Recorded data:
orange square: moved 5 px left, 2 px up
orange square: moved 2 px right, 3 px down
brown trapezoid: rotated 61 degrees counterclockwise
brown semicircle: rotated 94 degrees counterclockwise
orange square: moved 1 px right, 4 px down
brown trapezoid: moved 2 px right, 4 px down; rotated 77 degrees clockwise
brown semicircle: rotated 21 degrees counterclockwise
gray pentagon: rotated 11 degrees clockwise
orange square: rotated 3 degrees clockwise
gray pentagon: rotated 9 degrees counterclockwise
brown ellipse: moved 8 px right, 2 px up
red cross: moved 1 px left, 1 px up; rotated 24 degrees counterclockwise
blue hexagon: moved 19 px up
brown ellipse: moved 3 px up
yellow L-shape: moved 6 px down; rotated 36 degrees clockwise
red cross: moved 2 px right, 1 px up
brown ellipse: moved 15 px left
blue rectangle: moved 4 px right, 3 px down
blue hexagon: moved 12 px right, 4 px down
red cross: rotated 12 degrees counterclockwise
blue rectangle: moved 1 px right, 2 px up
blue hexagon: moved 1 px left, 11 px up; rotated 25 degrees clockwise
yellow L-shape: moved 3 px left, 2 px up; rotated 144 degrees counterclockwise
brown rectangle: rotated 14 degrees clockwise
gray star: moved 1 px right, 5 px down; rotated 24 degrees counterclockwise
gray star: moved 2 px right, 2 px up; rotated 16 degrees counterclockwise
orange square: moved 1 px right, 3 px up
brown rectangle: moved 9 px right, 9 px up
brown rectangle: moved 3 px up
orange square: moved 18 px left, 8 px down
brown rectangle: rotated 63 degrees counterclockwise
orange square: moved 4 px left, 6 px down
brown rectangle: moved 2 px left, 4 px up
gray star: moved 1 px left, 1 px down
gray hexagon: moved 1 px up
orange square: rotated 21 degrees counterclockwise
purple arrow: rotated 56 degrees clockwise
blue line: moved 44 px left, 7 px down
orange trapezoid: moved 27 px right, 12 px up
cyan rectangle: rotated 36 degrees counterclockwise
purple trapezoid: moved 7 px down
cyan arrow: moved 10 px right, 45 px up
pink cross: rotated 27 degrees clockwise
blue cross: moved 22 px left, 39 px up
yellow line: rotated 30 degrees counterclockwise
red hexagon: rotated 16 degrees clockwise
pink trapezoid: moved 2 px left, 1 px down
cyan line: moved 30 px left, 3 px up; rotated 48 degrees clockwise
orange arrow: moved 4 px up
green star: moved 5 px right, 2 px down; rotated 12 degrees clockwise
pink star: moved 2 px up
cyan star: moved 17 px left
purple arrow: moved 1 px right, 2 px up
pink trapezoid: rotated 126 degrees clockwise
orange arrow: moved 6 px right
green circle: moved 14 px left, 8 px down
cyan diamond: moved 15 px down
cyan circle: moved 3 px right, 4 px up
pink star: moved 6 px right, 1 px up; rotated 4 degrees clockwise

Prompt » Present every line of the material above as a Markdown table with two columns, Row for the row number and Entry for the line, and leave out any blank lines.

Finished exercise »
| Row | Entry |
|---|---|
| 1 | orange square: moved 5 px left, 2 px up |
| 2 | orange square: moved 2 px right, 3 px down |
| 3 | brown trapezoid: rotated 61 degrees counterclockwise |
| 4 | brown semicircle: rotated 94 degrees counterclockwise |
| 5 | orange square: moved 1 px right, 4 px down |
| 6 | brown trapezoid: moved 2 px right, 4 px down; rotated 77 degrees clockwise |
| 7 | brown semicircle: rotated 21 degrees counterclockwise |
| 8 | gray pentagon: rotated 11 degrees clockwise |
| 9 | orange square: rotated 3 degrees clockwise |
| 10 | gray pentagon: rotated 9 degrees counterclockwise |
| 11 | brown ellipse: moved 8 px right, 2 px up |
| 12 | red cross: moved 1 px left, 1 px up; rotated 24 degrees counterclockwise |
| 13 | blue hexagon: moved 19 px up |
| 14 | brown ellipse: moved 3 px up |
| 15 | yellow L-shape: moved 6 px down; rotated 36 degrees clockwise |
| 16 | red cross: moved 2 px right, 1 px up |
| 17 | brown ellipse: moved 15 px left |
| 18 | blue rectangle: moved 4 px right, 3 px down |
| 19 | blue hexagon: moved 12 px right, 4 px down |
| 20 | red cross: rotated 12 degrees counterclockwise |
| 21 | blue rectangle: moved 1 px right, 2 px up |
| 22 | blue hexagon: moved 1 px left, 11 px up; rotated 25 degrees clockwise |
| 23 | yellow L-shape: moved 3 px left, 2 px up; rotated 144 degrees counterclockwise |
| 24 | brown rectangle: rotated 14 degrees clockwise |
| 25 | gray star: moved 1 px right, 5 px down; rotated 24 degrees counterclockwise |
| 26 | gray star: moved 2 px right, 2 px up; rotated 16 degrees counterclockwise |
| 27 | orange square: moved 1 px right, 3 px up |
| 28 | brown rectangle: moved 9 px right, 9 px up |
| 29 | brown rectangle: moved 3 px up |
| 30 | orange square: moved 18 px left, 8 px down |
| 31 | brown rectangle: rotated 63 degrees counterclockwise |
| 32 | orange square: moved 4 px left, 6 px down |
| 33 | brown rectangle: moved 2 px left, 4 px up |
| 34 | gray star: moved 1 px left, 1 px down |
| 35 | gray hexagon: moved 1 px up |
| 36 | orange square: rotated 21 degrees counterclockwise |
| 37 | purple arrow: rotated 56 degrees clockwise |
| 38 | blue line: moved 44 px left, 7 px down |
| 39 | orange trapezoid: moved 27 px right, 12 px up |
| 40 | cyan rectangle: rotated 36 degrees counterclockwise |
| 41 | purple trapezoid: moved 7 px down |
| 42 | cyan arrow: moved 10 px right, 45 px up |
| 43 | pink cross: rotated 27 degrees clockwise |
| 44 | blue cross: moved 22 px left, 39 px up |
| 45 | yellow line: rotated 30 degrees counterclockwise |
| 46 | red hexagon: rotated 16 degrees clockwise |
| 47 | pink trapezoid: moved 2 px left, 1 px down |
| 48 | cyan line: moved 30 px left, 3 px up; rotated 48 degrees clockwise |
| 49 | orange arrow: moved 4 px up |
| 50 | green star: moved 5 px right, 2 px down; rotated 12 degrees clockwise |
| 51 | pink star: moved 2 px up |
| 52 | cyan star: moved 17 px left |
| 53 | purple arrow: moved 1 px right, 2 px up |
| 54 | pink trapezoid: rotated 126 degrees clockwise |
| 55 | orange arrow: moved 6 px right |
| 56 | green circle: moved 14 px left, 8 px down |
| 57 | cyan diamond: moved 15 px down |
| 58 | cyan circle: moved 3 px right, 4 px up |
| 59 | pink star: moved 6 px right, 1 px up; rotated 4 degrees clockwise |